> [ABOUT THIS EXERCISE]:
The answer must consist of the records, repeated exactly.

> [RECORDS TO PROCESS]:
[Start of section]
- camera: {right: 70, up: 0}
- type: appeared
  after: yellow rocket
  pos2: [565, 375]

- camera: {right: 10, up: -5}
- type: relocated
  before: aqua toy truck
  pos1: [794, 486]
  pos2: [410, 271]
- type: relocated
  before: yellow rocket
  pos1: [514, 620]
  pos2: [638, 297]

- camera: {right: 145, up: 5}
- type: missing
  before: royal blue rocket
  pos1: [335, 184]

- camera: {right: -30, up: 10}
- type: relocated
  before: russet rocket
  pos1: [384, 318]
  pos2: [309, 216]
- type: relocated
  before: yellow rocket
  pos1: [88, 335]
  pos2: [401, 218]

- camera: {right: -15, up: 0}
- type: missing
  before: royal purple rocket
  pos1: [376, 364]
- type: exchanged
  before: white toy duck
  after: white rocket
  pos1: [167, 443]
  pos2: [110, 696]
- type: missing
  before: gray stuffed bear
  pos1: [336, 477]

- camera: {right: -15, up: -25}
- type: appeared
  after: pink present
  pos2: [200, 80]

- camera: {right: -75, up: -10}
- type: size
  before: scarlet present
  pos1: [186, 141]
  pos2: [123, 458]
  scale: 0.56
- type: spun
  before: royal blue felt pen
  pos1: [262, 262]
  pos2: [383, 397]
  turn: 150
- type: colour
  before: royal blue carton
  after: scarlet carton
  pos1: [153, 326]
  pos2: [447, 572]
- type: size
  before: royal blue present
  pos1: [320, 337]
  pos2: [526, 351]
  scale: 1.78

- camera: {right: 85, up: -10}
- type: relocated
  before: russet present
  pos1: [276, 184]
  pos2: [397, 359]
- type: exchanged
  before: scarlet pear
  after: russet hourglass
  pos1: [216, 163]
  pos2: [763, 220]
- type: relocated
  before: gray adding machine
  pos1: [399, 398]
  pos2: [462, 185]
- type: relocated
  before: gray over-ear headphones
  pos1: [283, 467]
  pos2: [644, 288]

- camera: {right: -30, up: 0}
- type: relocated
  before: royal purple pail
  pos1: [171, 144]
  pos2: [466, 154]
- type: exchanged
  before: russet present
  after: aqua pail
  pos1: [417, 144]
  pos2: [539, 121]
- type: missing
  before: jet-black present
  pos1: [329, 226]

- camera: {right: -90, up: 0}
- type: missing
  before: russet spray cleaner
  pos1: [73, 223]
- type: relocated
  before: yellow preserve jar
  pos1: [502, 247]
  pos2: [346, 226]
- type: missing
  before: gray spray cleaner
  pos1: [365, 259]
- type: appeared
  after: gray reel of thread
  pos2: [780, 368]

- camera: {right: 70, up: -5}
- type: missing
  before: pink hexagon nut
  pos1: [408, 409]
[End of section]
> [ANSWER]:
- camera: {right: 70, up: 0}
- type: appeared
  after: yellow rocket
  pos2: [565, 375]

- camera: {right: 10, up: -5}
- type: relocated
  before: aqua toy truck
  pos1: [794, 486]
  pos2: [410, 271]
- type: relocated
  before: yellow rocket
  pos1: [514, 620]
  pos2: [638, 297]

- camera: {right: 145, up: 5}
- type: missing
  before: royal blue rocket
  pos1: [335, 184]

- camera: {right: -30, up: 10}
- type: relocated
  before: russet rocket
  pos1: [384, 318]
  pos2: [309, 216]
- type: relocated
  before: yellow rocket
  pos1: [88, 335]
  pos2: [401, 218]

- camera: {right: -15, up: 0}
- type: missing
  before: royal purple rocket
  pos1: [376, 364]
- type: exchanged
  before: white toy duck
  after: white rocket
  pos1: [167, 443]
  pos2: [110, 696]
- type: missing
  before: gray stuffed bear
  pos1: [336, 477]

- camera: {right: -15, up: -25}
- type: appeared
  after: pink present
  pos2: [200, 80]

- camera: {right: -75, up: -10}
- type: size
  before: scarlet present
  pos1: [186, 141]
  pos2: [123, 458]
  scale: 0.56
- type: spun
  before: royal blue felt pen
  pos1: [262, 262]
  pos2: [383, 397]
  turn: 150
- type: colour
  before: royal blue carton
  after: scarlet carton
  pos1: [153, 326]
  pos2: [447, 572]
- type: size
  before: royal blue present
  pos1: [320, 337]
  pos2: [526, 351]
  scale: 1.78

- camera: {right: 85, up: -10}
- type: relocated
  before: russet present
  pos1: [276, 184]
  pos2: [397, 359]
- type: exchanged
  before: scarlet pear
  after: russet hourglass
  pos1: [216, 163]
  pos2: [763, 220]
- type: relocated
  before: gray adding machine
  pos1: [399, 398]
  pos2: [462, 185]
- type: relocated
  before: gray over-ear headphones
  pos1: [283, 467]
  pos2: [644, 288]

- camera: {right: -30, up: 0}
- type: relocated
  before: royal purple pail
  pos1: [171, 144]
  pos2: [466, 154]
- type: exchanged
  before: russet present
  after: aqua pail
  pos1: [417, 144]
  pos2: [539, 121]
- type: missing
  before: jet-black present
  pos1: [329, 226]

- camera: {right: -90, up: 0}
- type: missing
  before: russet spray cleaner
  pos1: [73, 223]
- type: relocated
  before: yellow preserve jar
  pos1: [502, 247]
  pos2: [346, 226]
- type: missing
  before: gray spray cleaner
  pos1: [365, 259]
- type: appeared
  after: gray reel of thread
  pos2: [780, 368]

- camera: {right: 70, up: -5}
- type: missing
  before: pink hexagon nut
  pos1: [408, 409]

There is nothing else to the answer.